** Opening SUPPLIED RECORDS block **

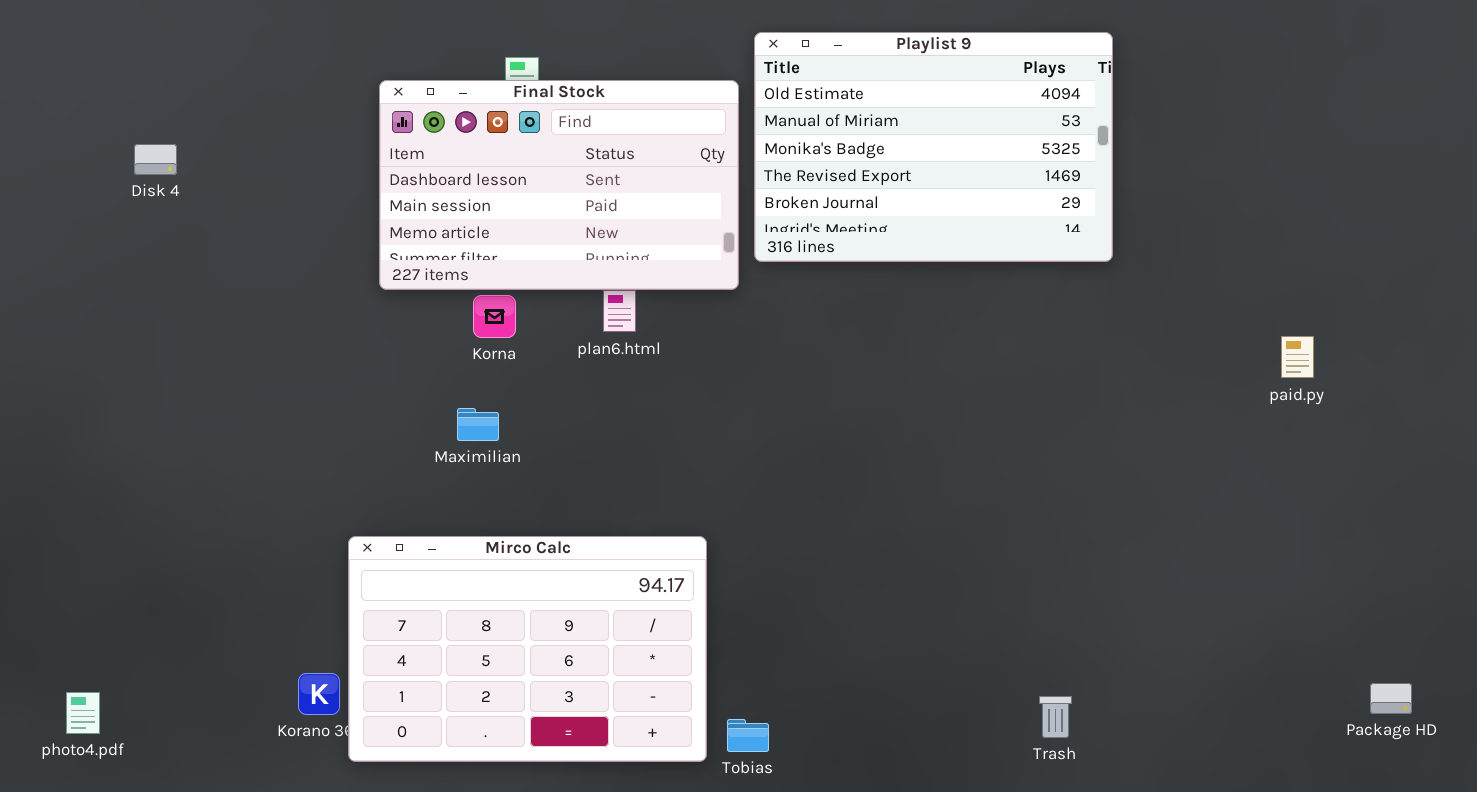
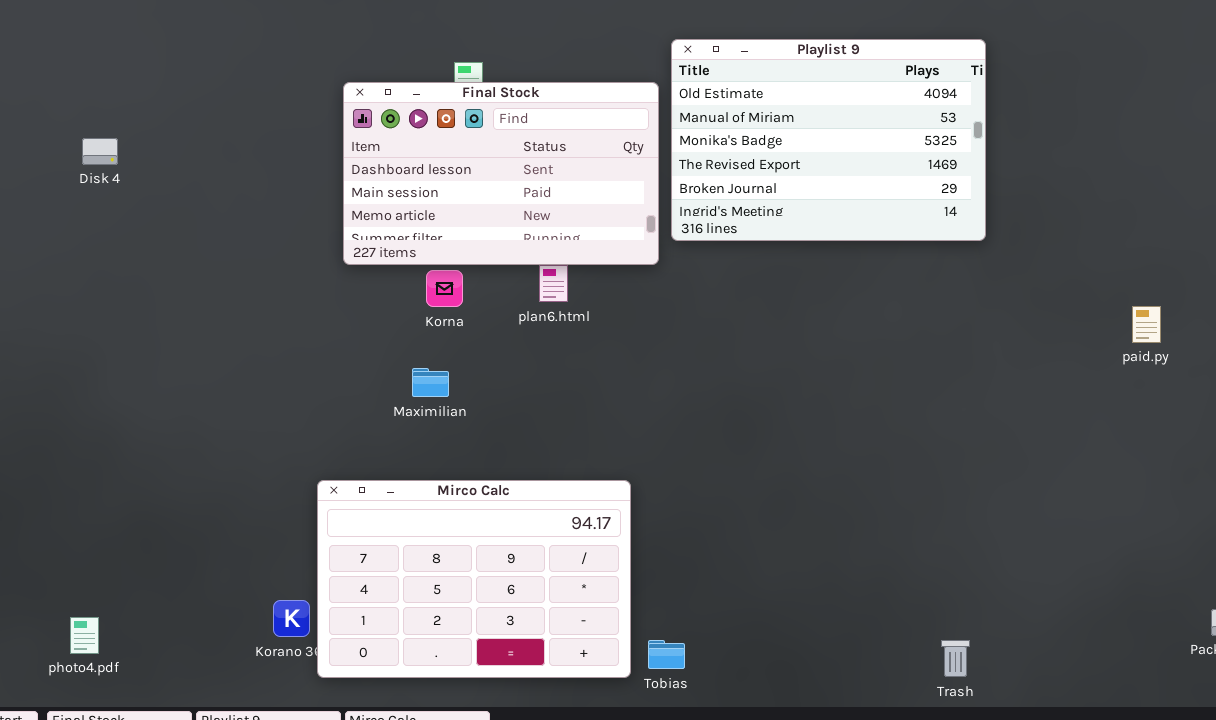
Disk 4: [134,144,177,175] -> [82,138,118,165], moved
Trash: [1039,696,1072,738] -> [941,640,970,677], moved

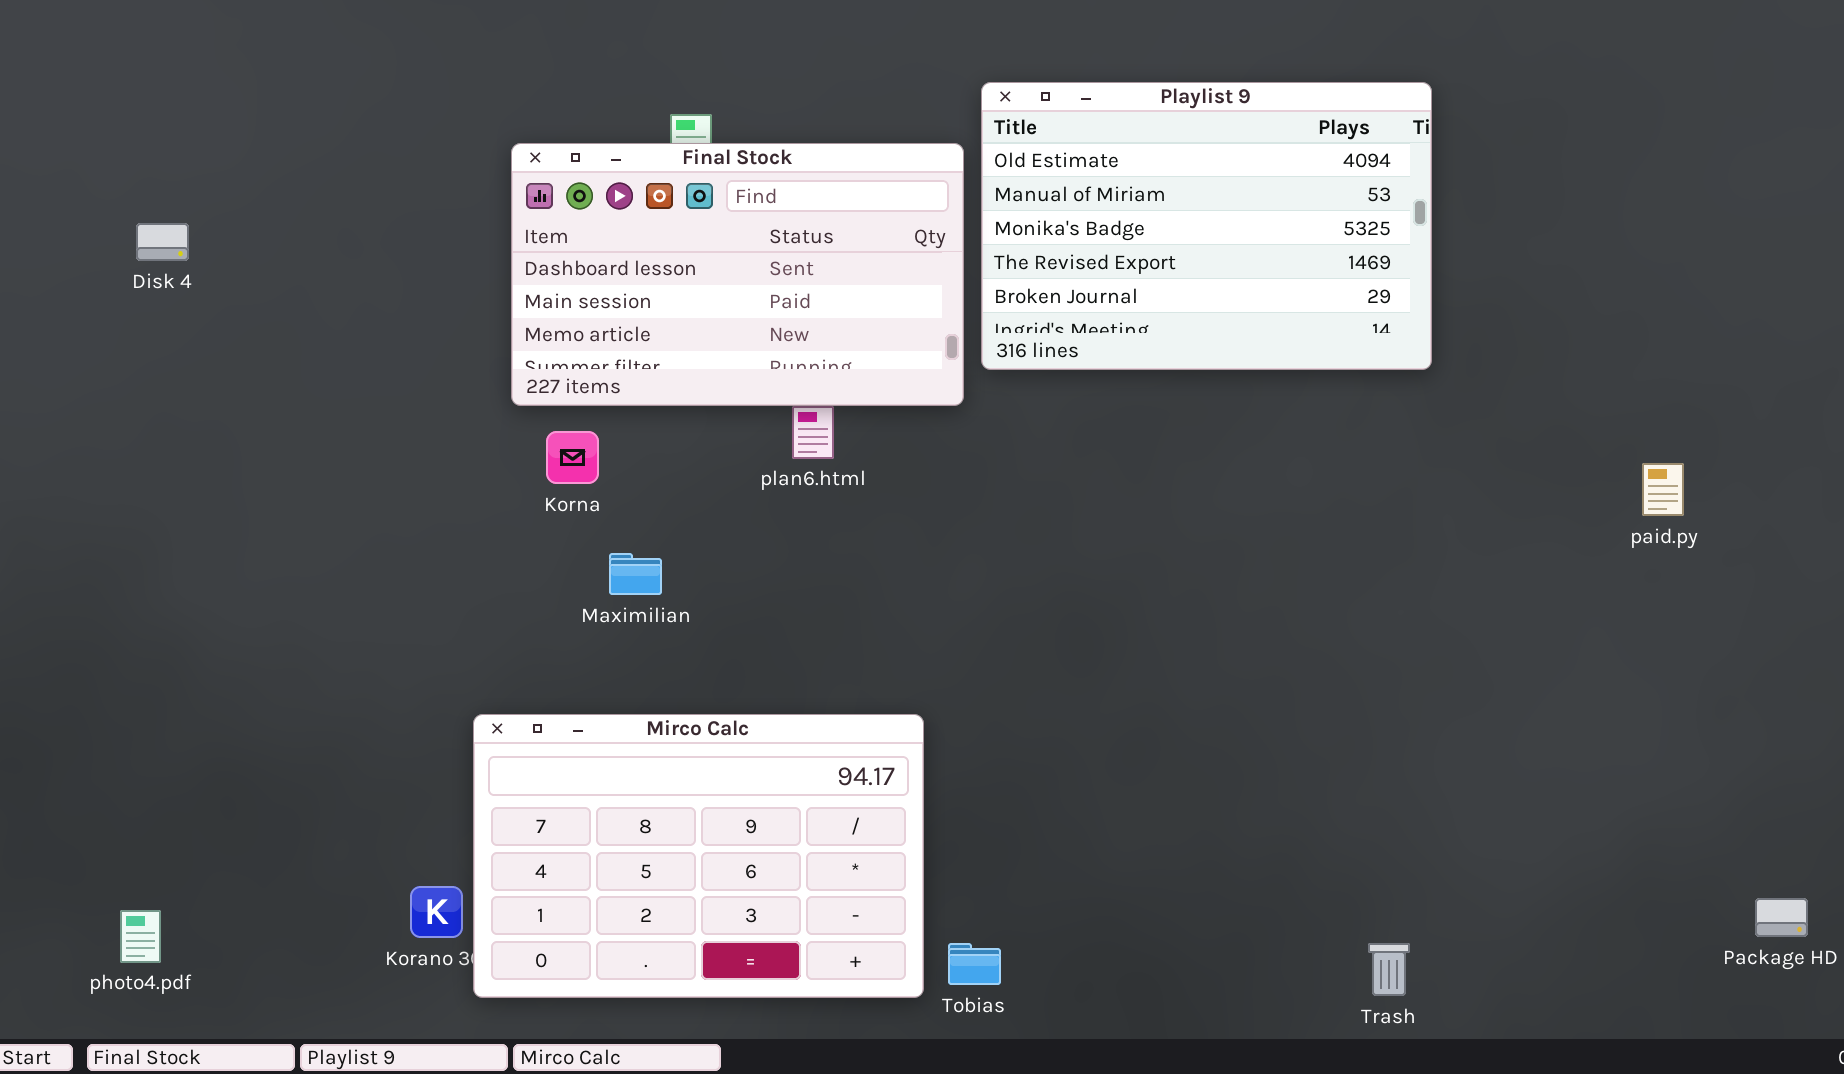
Korna: [426,270,463,307] -> [546,431,599,484], moved

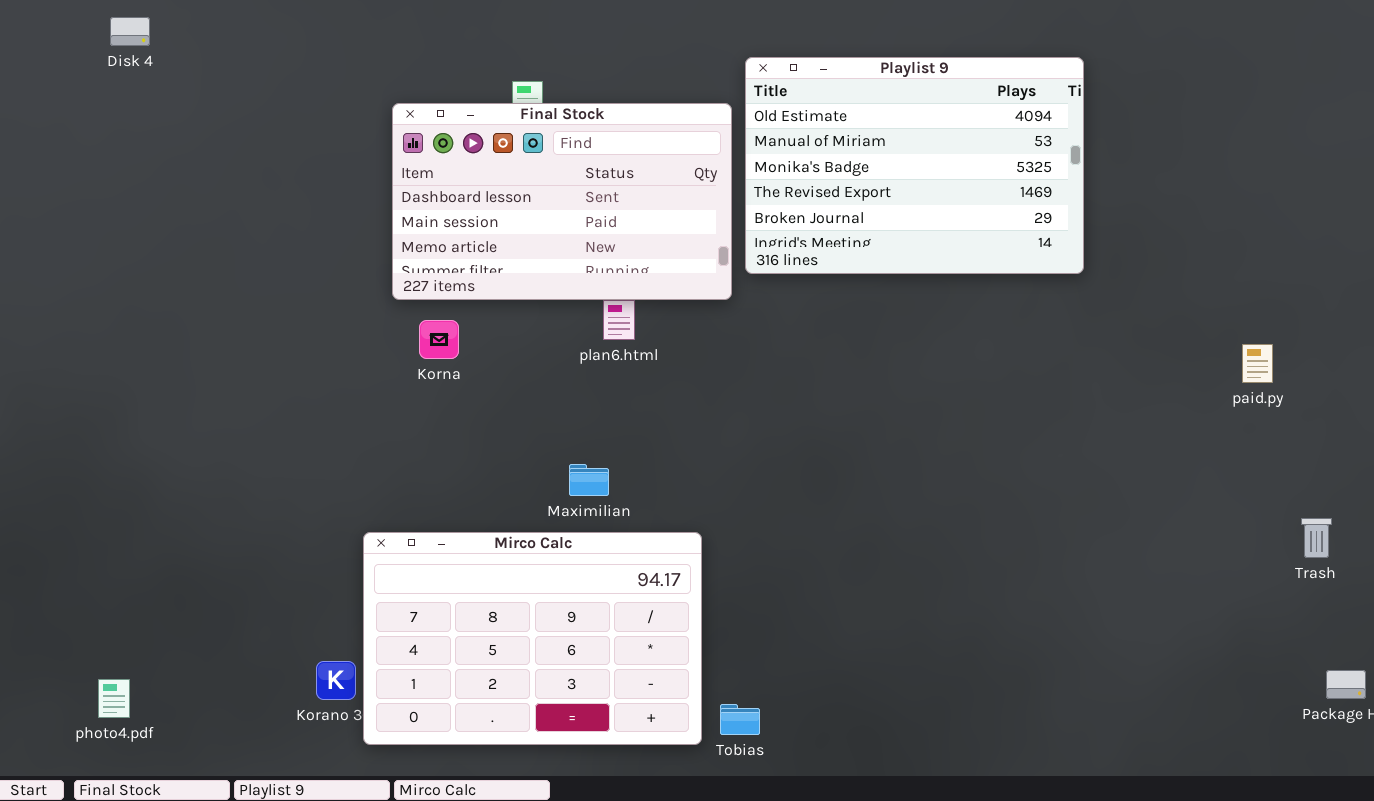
Disk 4: [136,223,189,261] -> [110,17,150,46], moved
Maximilian: [609,553,662,595] -> [569,464,609,496], moved
Trash: [1368,943,1410,996] -> [1301,518,1332,558], moved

** Closing SUPPLIED RECORDS block **

WHAT THE TASK ASKS: From the line containing "Maximilian: [609,553,662,595] ->" down to the final line of the data, write out every line exactly; both the first and last of these belong in your answer, and nothing else does.

PROBLEM SOLUTION:
Maximilian: [609,553,662,595] -> [569,464,609,496], moved
Trash: [1368,943,1410,996] -> [1301,518,1332,558], moved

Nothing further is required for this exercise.